----- Listed entries -----
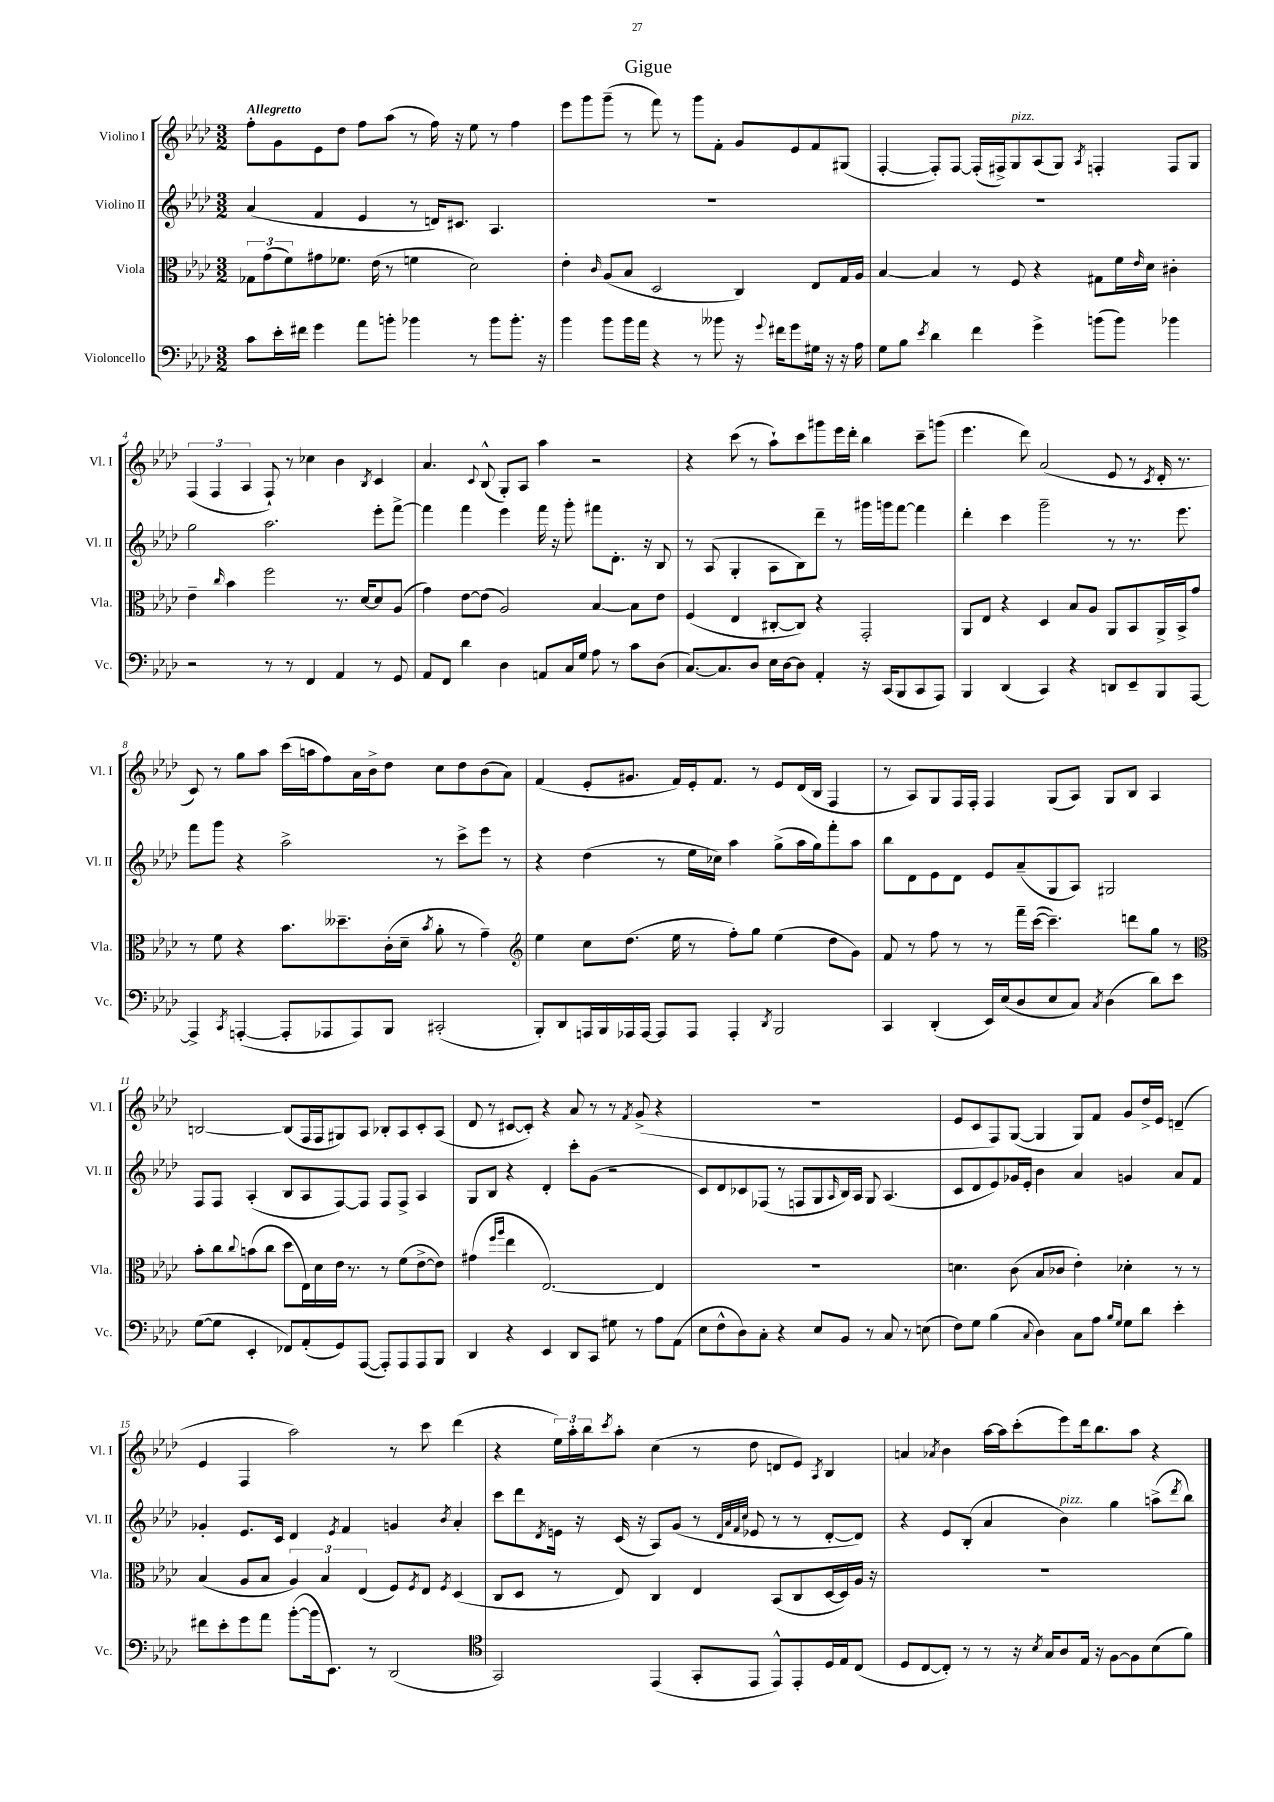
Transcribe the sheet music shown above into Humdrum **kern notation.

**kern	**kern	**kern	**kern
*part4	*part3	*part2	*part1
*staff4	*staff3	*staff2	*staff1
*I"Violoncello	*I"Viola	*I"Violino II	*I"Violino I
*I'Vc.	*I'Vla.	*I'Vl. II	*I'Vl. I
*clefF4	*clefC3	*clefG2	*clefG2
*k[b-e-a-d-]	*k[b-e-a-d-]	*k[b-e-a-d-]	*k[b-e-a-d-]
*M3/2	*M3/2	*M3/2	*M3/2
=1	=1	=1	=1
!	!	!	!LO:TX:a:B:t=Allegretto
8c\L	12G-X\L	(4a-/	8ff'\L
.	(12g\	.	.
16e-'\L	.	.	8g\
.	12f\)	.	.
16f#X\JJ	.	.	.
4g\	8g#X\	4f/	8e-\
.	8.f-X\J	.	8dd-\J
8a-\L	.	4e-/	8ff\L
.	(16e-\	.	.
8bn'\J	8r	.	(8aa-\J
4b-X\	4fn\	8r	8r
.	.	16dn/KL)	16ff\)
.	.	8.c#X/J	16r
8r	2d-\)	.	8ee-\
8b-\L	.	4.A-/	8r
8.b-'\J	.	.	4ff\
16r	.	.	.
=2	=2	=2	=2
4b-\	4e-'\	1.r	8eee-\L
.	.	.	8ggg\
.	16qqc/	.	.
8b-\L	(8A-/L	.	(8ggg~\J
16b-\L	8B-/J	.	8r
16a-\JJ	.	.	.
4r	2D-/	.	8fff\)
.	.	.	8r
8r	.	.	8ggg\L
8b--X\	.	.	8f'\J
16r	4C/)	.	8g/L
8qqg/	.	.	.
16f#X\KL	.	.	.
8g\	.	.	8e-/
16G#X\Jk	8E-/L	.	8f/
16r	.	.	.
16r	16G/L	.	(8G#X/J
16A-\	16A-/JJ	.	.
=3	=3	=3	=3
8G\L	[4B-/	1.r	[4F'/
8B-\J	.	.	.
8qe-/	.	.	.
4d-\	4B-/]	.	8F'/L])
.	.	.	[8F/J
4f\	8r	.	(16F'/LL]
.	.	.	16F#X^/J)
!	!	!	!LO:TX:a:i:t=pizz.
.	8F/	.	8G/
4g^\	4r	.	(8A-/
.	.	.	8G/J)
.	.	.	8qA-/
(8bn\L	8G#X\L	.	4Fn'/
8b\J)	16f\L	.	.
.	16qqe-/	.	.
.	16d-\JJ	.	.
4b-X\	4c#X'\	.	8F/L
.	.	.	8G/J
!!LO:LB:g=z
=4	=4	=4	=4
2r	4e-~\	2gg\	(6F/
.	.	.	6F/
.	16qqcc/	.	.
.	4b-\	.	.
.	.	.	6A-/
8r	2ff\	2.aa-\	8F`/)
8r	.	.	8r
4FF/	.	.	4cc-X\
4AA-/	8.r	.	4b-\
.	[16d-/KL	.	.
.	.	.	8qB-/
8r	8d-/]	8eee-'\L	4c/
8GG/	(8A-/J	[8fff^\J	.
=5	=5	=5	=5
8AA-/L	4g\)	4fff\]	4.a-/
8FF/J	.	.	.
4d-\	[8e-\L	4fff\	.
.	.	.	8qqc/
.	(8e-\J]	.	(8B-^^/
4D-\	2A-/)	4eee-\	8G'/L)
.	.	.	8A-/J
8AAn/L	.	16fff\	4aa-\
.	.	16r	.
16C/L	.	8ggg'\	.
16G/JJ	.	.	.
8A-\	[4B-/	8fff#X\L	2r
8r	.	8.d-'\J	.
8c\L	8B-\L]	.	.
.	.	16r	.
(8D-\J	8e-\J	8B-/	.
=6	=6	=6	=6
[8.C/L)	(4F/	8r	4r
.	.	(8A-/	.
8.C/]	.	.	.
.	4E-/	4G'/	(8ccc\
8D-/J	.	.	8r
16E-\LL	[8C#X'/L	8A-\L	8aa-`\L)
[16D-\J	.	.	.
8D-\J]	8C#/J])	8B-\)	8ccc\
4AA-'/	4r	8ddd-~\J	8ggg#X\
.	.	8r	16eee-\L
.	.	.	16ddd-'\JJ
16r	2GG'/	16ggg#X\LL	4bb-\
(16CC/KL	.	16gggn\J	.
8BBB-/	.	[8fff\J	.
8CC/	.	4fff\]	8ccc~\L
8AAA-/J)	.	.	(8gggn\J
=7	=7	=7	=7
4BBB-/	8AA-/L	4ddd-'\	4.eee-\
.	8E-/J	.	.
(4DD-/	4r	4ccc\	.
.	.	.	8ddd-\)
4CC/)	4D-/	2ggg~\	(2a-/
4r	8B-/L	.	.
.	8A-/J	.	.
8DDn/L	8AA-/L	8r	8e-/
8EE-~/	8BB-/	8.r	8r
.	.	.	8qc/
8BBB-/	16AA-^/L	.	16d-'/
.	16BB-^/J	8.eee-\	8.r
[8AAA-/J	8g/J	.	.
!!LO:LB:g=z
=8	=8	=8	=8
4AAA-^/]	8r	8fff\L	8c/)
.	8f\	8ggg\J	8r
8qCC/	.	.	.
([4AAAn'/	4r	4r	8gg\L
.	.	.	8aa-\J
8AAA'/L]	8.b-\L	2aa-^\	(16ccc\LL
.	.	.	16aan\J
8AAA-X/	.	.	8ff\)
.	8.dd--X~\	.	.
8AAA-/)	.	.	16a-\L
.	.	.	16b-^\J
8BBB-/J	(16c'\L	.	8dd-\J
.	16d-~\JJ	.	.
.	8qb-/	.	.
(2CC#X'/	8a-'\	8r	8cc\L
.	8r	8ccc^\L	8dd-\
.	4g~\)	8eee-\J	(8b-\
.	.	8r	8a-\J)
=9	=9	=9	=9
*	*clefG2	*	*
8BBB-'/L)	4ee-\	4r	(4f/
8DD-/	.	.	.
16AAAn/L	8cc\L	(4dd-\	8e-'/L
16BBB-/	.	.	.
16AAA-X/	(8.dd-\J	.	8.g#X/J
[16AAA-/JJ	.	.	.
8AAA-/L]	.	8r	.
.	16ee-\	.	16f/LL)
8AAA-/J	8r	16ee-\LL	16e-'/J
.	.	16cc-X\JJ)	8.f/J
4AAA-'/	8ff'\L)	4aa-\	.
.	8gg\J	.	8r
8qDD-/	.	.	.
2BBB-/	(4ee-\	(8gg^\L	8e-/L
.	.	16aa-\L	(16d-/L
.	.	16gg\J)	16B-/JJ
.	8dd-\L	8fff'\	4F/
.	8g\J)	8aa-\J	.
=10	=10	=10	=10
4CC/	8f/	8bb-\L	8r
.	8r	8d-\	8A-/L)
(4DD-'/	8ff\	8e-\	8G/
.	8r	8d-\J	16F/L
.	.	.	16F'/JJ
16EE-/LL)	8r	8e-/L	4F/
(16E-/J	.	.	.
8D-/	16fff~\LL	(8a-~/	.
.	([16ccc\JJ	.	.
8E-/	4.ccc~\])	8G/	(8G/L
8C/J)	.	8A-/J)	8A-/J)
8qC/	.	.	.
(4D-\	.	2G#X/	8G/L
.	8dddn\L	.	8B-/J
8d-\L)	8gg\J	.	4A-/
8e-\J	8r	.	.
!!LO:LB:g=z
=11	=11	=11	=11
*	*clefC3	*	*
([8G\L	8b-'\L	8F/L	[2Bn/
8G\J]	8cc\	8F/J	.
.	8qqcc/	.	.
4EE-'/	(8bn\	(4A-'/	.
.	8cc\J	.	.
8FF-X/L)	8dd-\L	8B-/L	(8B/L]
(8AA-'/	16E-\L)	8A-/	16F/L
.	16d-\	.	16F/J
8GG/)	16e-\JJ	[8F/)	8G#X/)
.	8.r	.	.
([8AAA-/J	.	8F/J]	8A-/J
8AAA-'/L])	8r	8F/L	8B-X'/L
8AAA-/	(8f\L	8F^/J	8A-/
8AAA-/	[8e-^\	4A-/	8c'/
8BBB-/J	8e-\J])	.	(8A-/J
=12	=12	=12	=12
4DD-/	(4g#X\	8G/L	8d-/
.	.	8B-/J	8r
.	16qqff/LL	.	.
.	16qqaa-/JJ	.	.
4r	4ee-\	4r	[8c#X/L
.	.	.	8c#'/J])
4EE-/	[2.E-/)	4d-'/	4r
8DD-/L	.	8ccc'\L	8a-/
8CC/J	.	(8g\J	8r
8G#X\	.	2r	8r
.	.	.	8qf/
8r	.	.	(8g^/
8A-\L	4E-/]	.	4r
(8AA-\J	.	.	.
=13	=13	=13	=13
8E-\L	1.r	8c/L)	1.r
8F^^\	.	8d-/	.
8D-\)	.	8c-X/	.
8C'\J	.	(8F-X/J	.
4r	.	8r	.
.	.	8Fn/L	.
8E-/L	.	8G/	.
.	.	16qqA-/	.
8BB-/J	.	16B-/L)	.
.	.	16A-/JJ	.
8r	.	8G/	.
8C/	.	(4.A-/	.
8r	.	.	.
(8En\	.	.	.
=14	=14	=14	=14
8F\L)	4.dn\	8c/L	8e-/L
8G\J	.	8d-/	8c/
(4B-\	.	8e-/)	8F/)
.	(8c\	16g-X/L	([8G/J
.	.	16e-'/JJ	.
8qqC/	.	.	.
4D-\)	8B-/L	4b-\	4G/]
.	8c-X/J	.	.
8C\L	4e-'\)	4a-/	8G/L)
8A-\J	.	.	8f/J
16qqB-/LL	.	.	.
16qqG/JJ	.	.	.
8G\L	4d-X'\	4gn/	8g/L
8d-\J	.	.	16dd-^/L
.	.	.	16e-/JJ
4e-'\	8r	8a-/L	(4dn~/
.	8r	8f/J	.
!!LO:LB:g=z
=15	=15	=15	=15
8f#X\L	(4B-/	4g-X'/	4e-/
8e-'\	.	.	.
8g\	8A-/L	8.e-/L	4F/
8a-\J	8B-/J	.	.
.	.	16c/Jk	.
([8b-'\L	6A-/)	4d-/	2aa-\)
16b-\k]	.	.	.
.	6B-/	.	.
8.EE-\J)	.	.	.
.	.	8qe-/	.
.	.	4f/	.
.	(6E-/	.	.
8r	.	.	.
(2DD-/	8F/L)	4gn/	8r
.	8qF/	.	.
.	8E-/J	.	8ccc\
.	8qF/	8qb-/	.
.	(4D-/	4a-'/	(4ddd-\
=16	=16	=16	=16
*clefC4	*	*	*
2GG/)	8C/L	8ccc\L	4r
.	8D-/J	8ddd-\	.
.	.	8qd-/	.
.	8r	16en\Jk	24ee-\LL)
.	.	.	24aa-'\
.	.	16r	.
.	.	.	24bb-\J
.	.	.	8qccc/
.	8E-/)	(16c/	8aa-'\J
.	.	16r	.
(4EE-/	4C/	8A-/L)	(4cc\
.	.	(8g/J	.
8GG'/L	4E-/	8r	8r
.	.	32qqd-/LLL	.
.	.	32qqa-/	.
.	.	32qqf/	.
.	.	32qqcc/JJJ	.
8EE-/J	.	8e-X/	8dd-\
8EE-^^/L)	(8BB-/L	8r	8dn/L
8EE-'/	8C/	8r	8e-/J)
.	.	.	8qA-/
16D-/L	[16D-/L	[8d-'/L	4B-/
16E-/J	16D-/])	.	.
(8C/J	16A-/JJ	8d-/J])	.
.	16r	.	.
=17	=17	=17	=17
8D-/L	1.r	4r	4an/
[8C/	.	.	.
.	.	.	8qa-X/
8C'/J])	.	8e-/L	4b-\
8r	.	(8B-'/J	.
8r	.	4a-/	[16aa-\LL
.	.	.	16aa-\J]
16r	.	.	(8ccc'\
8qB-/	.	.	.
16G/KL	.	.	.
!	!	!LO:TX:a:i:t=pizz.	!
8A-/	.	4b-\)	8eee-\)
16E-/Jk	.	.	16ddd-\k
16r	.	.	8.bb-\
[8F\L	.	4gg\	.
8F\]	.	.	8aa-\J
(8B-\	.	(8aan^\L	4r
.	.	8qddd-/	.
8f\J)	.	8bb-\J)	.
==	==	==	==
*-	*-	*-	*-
-----
Gather every line from the entries above that contains the string "kern", treating case as significant.

Transcribe the sheet music shown above into Humdrum **kern notation.
**kern	**kern	**kern	**kern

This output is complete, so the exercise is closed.